*INSTRUCTIONS FOR THE TASK:*
Would you print every entry exactly as it appears?

Stored items:
*** Block opens ***

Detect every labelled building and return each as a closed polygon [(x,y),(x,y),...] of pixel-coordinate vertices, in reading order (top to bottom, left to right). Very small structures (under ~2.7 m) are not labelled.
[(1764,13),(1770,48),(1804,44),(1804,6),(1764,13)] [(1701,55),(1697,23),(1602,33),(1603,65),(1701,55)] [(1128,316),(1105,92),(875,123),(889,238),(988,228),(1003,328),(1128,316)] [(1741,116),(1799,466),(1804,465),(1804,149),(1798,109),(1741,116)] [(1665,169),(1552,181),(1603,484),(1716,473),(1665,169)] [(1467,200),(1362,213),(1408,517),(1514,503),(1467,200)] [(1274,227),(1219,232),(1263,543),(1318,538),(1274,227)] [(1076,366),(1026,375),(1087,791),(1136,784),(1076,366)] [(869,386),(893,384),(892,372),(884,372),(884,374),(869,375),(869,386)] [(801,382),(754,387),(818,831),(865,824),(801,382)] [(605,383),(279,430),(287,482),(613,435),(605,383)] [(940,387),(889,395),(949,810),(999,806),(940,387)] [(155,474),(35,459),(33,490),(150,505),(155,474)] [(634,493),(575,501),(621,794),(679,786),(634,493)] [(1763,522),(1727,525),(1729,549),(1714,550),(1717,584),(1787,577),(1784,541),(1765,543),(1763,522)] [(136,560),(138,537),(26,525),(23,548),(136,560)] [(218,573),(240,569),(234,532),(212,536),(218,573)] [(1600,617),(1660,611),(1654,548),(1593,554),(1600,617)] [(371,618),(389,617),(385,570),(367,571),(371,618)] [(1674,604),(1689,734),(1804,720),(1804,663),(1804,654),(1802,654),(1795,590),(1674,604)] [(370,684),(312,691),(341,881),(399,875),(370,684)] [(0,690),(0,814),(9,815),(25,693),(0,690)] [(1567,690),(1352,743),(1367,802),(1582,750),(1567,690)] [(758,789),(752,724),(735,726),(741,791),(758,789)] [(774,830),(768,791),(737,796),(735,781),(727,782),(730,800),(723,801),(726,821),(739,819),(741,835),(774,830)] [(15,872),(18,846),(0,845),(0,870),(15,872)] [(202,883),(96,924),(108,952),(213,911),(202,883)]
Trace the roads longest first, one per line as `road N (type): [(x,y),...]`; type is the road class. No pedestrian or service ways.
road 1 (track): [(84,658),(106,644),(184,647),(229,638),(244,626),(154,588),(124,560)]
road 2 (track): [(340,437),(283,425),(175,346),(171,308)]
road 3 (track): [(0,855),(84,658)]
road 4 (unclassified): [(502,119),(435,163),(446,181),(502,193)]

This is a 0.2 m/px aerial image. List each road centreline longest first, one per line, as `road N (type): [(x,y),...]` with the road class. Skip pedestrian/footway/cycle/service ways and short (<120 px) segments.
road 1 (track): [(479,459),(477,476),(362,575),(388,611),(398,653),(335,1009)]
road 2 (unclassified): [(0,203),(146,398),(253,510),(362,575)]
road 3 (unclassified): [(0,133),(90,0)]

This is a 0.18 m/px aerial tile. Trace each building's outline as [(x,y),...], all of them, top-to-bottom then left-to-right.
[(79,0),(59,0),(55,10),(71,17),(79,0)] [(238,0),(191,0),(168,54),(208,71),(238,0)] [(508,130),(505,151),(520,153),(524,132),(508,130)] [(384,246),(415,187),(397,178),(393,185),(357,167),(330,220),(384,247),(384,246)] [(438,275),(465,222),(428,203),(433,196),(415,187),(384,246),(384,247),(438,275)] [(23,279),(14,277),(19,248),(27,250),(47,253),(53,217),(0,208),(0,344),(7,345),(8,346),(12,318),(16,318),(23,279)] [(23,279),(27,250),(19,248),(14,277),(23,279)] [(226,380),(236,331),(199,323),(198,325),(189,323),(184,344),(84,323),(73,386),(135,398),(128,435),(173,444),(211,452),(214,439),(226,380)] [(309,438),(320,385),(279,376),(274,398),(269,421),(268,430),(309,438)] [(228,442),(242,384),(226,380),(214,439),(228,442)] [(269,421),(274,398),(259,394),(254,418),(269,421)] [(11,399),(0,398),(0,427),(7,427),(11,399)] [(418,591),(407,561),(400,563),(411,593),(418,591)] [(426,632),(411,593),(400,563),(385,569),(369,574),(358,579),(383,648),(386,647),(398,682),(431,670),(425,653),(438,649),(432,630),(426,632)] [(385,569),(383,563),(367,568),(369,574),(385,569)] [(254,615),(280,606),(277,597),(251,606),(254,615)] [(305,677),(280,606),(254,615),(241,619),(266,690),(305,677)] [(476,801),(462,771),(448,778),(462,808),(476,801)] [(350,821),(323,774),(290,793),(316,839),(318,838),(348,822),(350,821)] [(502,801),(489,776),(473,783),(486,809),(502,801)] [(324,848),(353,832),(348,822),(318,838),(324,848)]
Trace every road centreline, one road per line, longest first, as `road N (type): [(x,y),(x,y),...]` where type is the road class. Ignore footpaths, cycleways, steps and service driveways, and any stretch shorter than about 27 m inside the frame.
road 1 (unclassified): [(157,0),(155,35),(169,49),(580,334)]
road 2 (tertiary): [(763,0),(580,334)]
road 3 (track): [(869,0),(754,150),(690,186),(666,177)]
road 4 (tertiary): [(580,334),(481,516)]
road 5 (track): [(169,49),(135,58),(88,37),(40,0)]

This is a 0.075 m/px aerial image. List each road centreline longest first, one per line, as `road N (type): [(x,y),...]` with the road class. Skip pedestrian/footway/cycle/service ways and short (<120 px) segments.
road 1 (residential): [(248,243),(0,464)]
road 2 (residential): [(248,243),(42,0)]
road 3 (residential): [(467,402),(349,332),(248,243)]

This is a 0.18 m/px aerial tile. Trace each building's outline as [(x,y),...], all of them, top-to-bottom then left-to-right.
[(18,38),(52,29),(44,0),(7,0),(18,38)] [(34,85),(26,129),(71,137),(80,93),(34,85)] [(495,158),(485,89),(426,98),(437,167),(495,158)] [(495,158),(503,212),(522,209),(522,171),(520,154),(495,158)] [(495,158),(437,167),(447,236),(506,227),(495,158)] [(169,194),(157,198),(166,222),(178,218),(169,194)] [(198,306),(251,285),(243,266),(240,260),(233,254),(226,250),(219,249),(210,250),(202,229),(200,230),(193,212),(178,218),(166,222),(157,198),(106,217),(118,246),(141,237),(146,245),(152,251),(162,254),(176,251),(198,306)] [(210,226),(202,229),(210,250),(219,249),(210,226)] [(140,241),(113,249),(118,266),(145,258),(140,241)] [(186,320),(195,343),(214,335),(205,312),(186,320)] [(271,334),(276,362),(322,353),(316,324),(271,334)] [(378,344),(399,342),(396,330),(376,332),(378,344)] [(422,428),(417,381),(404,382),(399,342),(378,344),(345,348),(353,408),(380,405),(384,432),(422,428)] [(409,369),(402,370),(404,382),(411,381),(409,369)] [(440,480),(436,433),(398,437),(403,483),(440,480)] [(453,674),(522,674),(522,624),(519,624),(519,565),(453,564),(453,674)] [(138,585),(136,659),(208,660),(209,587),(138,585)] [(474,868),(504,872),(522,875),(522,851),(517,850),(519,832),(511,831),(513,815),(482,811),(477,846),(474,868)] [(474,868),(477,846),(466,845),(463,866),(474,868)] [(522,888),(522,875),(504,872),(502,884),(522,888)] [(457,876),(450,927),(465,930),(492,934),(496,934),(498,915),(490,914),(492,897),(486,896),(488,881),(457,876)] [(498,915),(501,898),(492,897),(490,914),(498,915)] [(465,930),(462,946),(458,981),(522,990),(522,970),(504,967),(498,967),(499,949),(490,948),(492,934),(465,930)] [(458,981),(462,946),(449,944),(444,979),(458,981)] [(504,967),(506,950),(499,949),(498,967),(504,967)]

*** Block closes ***

*TASK RESPONSE:*
Detect every labelled building and return each as a closed polygon [(x,y),(x,y),...] of pixel-coordinate vertices, in reading order (top to bottom, left to right). Very small structures (under ~2.7 m) are not labelled.
[(1764,13),(1770,48),(1804,44),(1804,6),(1764,13)] [(1701,55),(1697,23),(1602,33),(1603,65),(1701,55)] [(1128,316),(1105,92),(875,123),(889,238),(988,228),(1003,328),(1128,316)] [(1741,116),(1799,466),(1804,465),(1804,149),(1798,109),(1741,116)] [(1665,169),(1552,181),(1603,484),(1716,473),(1665,169)] [(1467,200),(1362,213),(1408,517),(1514,503),(1467,200)] [(1274,227),(1219,232),(1263,543),(1318,538),(1274,227)] [(1076,366),(1026,375),(1087,791),(1136,784),(1076,366)] [(869,386),(893,384),(892,372),(884,372),(884,374),(869,375),(869,386)] [(801,382),(754,387),(818,831),(865,824),(801,382)] [(605,383),(279,430),(287,482),(613,435),(605,383)] [(940,387),(889,395),(949,810),(999,806),(940,387)] [(155,474),(35,459),(33,490),(150,505),(155,474)] [(634,493),(575,501),(621,794),(679,786),(634,493)] [(1763,522),(1727,525),(1729,549),(1714,550),(1717,584),(1787,577),(1784,541),(1765,543),(1763,522)] [(136,560),(138,537),(26,525),(23,548),(136,560)] [(218,573),(240,569),(234,532),(212,536),(218,573)] [(1600,617),(1660,611),(1654,548),(1593,554),(1600,617)] [(371,618),(389,617),(385,570),(367,571),(371,618)] [(1674,604),(1689,734),(1804,720),(1804,663),(1804,654),(1802,654),(1795,590),(1674,604)] [(370,684),(312,691),(341,881),(399,875),(370,684)] [(0,690),(0,814),(9,815),(25,693),(0,690)] [(1567,690),(1352,743),(1367,802),(1582,750),(1567,690)] [(758,789),(752,724),(735,726),(741,791),(758,789)] [(774,830),(768,791),(737,796),(735,781),(727,782),(730,800),(723,801),(726,821),(739,819),(741,835),(774,830)] [(15,872),(18,846),(0,845),(0,870),(15,872)] [(202,883),(96,924),(108,952),(213,911),(202,883)]
Trace the roads longest first, one per line as `road N (type): [(x,y),...]`; type is the road class. No pedestrian or service ways.
road 1 (track): [(84,658),(106,644),(184,647),(229,638),(244,626),(154,588),(124,560)]
road 2 (track): [(340,437),(283,425),(175,346),(171,308)]
road 3 (track): [(0,855),(84,658)]
road 4 (unclassified): [(502,119),(435,163),(446,181),(502,193)]

This is a 0.2 m/px aerial image. List each road centreline longest first, one per line, as `road N (type): [(x,y),...]` with the road class. Skip pedestrian/footway/cycle/service ways and short (<120 px) segments.
road 1 (track): [(479,459),(477,476),(362,575),(388,611),(398,653),(335,1009)]
road 2 (unclassified): [(0,203),(146,398),(253,510),(362,575)]
road 3 (unclassified): [(0,133),(90,0)]

This is a 0.18 m/px aerial tile. Trace each building's outline as [(x,y),...], all of them, top-to-bottom then left-to-right.
[(79,0),(59,0),(55,10),(71,17),(79,0)] [(238,0),(191,0),(168,54),(208,71),(238,0)] [(508,130),(505,151),(520,153),(524,132),(508,130)] [(384,246),(415,187),(397,178),(393,185),(357,167),(330,220),(384,247),(384,246)] [(438,275),(465,222),(428,203),(433,196),(415,187),(384,246),(384,247),(438,275)] [(23,279),(14,277),(19,248),(27,250),(47,253),(53,217),(0,208),(0,344),(7,345),(8,346),(12,318),(16,318),(23,279)] [(23,279),(27,250),(19,248),(14,277),(23,279)] [(226,380),(236,331),(199,323),(198,325),(189,323),(184,344),(84,323),(73,386),(135,398),(128,435),(173,444),(211,452),(214,439),(226,380)] [(309,438),(320,385),(279,376),(274,398),(269,421),(268,430),(309,438)] [(228,442),(242,384),(226,380),(214,439),(228,442)] [(269,421),(274,398),(259,394),(254,418),(269,421)] [(11,399),(0,398),(0,427),(7,427),(11,399)] [(418,591),(407,561),(400,563),(411,593),(418,591)] [(426,632),(411,593),(400,563),(385,569),(369,574),(358,579),(383,648),(386,647),(398,682),(431,670),(425,653),(438,649),(432,630),(426,632)] [(385,569),(383,563),(367,568),(369,574),(385,569)] [(254,615),(280,606),(277,597),(251,606),(254,615)] [(305,677),(280,606),(254,615),(241,619),(266,690),(305,677)] [(476,801),(462,771),(448,778),(462,808),(476,801)] [(350,821),(323,774),(290,793),(316,839),(318,838),(348,822),(350,821)] [(502,801),(489,776),(473,783),(486,809),(502,801)] [(324,848),(353,832),(348,822),(318,838),(324,848)]
Trace every road centreline, one road per line, longest first, as `road N (type): [(x,y),(x,y),...]` where type is the road class. Ignore footpaths, cycleways, steps and service driveways, and any stretch shorter than about 27 m inside the frame.
road 1 (unclassified): [(157,0),(155,35),(169,49),(580,334)]
road 2 (tertiary): [(763,0),(580,334)]
road 3 (track): [(869,0),(754,150),(690,186),(666,177)]
road 4 (tertiary): [(580,334),(481,516)]
road 5 (track): [(169,49),(135,58),(88,37),(40,0)]

This is a 0.075 m/px aerial image. List each road centreline longest first, one per line, as `road N (type): [(x,y),...]` with the road class. Skip pedestrian/footway/cycle/service ways and short (<120 px) segments.
road 1 (residential): [(248,243),(0,464)]
road 2 (residential): [(248,243),(42,0)]
road 3 (residential): [(467,402),(349,332),(248,243)]

This is a 0.18 m/px aerial tile. Trace each building's outline as [(x,y),...], all of them, top-to-bottom then left-to-right.
[(18,38),(52,29),(44,0),(7,0),(18,38)] [(34,85),(26,129),(71,137),(80,93),(34,85)] [(495,158),(485,89),(426,98),(437,167),(495,158)] [(495,158),(503,212),(522,209),(522,171),(520,154),(495,158)] [(495,158),(437,167),(447,236),(506,227),(495,158)] [(169,194),(157,198),(166,222),(178,218),(169,194)] [(198,306),(251,285),(243,266),(240,260),(233,254),(226,250),(219,249),(210,250),(202,229),(200,230),(193,212),(178,218),(166,222),(157,198),(106,217),(118,246),(141,237),(146,245),(152,251),(162,254),(176,251),(198,306)] [(210,226),(202,229),(210,250),(219,249),(210,226)] [(140,241),(113,249),(118,266),(145,258),(140,241)] [(186,320),(195,343),(214,335),(205,312),(186,320)] [(271,334),(276,362),(322,353),(316,324),(271,334)] [(378,344),(399,342),(396,330),(376,332),(378,344)] [(422,428),(417,381),(404,382),(399,342),(378,344),(345,348),(353,408),(380,405),(384,432),(422,428)] [(409,369),(402,370),(404,382),(411,381),(409,369)] [(440,480),(436,433),(398,437),(403,483),(440,480)] [(453,674),(522,674),(522,624),(519,624),(519,565),(453,564),(453,674)] [(138,585),(136,659),(208,660),(209,587),(138,585)] [(474,868),(504,872),(522,875),(522,851),(517,850),(519,832),(511,831),(513,815),(482,811),(477,846),(474,868)] [(474,868),(477,846),(466,845),(463,866),(474,868)] [(522,888),(522,875),(504,872),(502,884),(522,888)] [(457,876),(450,927),(465,930),(492,934),(496,934),(498,915),(490,914),(492,897),(486,896),(488,881),(457,876)] [(498,915),(501,898),(492,897),(490,914),(498,915)] [(465,930),(462,946),(458,981),(522,990),(522,970),(504,967),(498,967),(499,949),(490,948),(492,934),(465,930)] [(458,981),(462,946),(449,944),(444,979),(458,981)] [(504,967),(506,950),(499,949),(498,967),(504,967)]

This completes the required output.